[About this task]: Every line below that carries the word "purple" needs to be copied.

***** Listed records

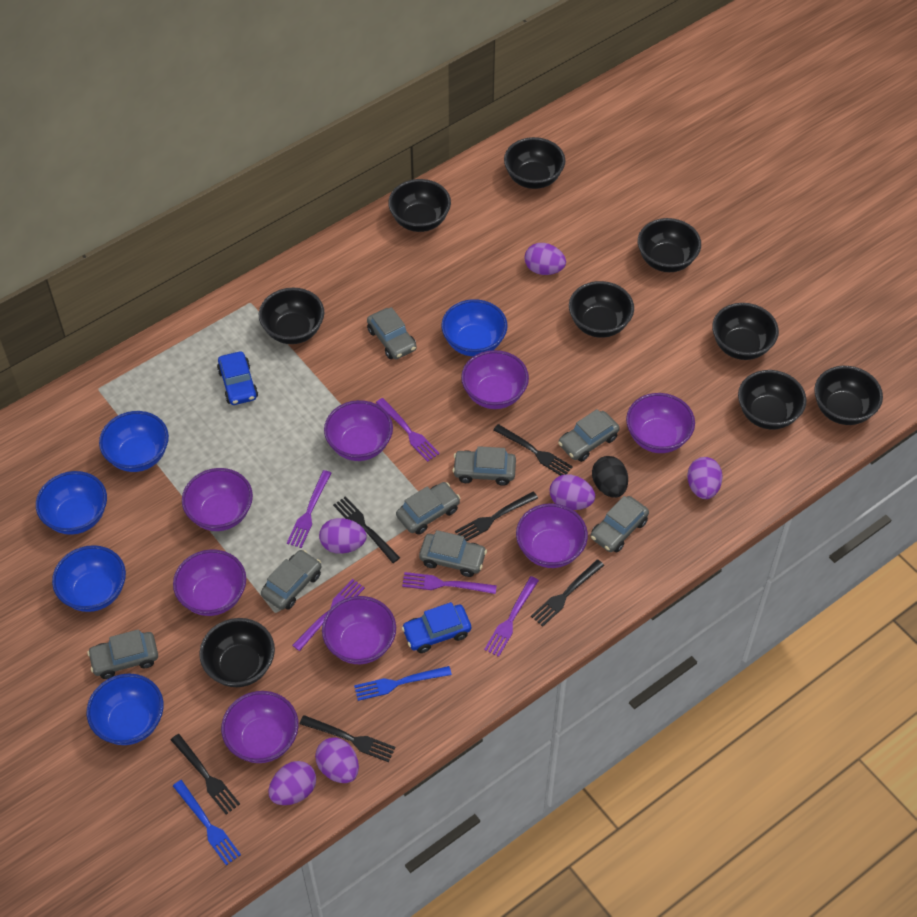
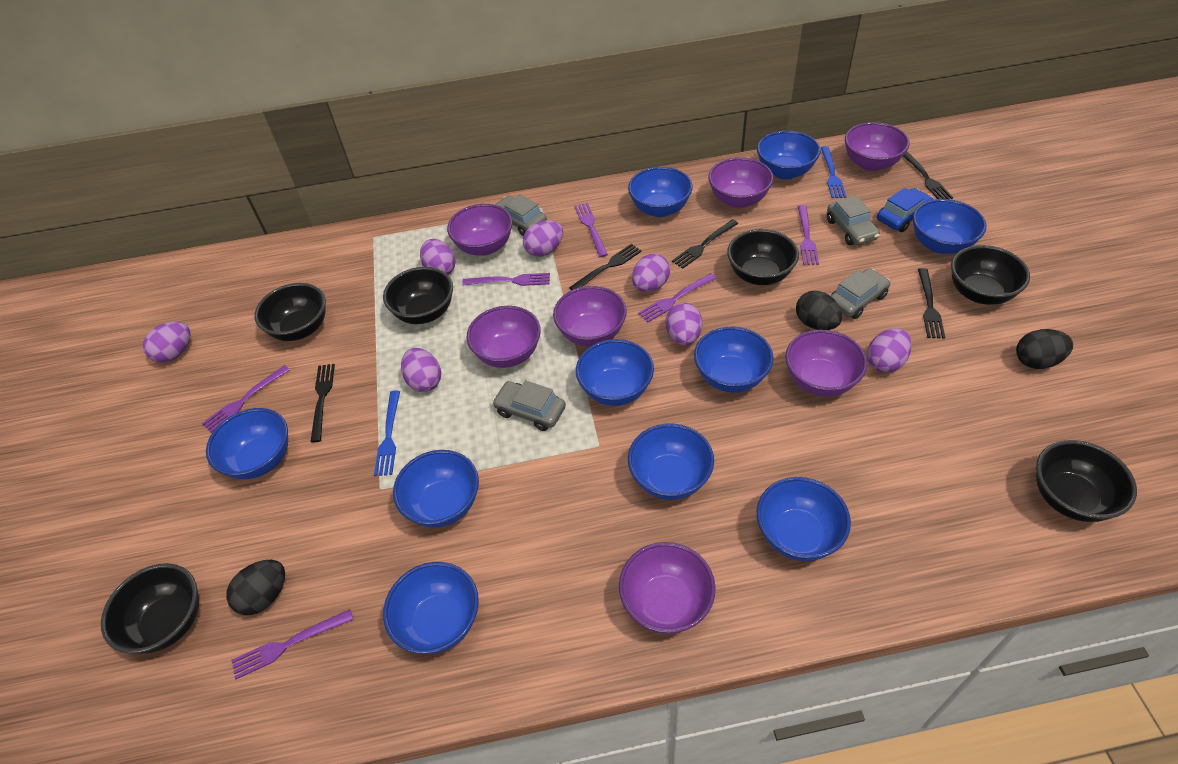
black bowl: 9 -> 6
black egg: 1 -> 3
black fork: 6 -> 5
blue bowl: 5 -> 10
blue car: 2 -> 1
grey car: 8 -> 4
purple bowl: 8 -> 7
purple egg: 6 -> 7
purple fork: 5 -> 6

**********

[Your response]:
purple bowl: 8 -> 7
purple egg: 6 -> 7
purple fork: 5 -> 6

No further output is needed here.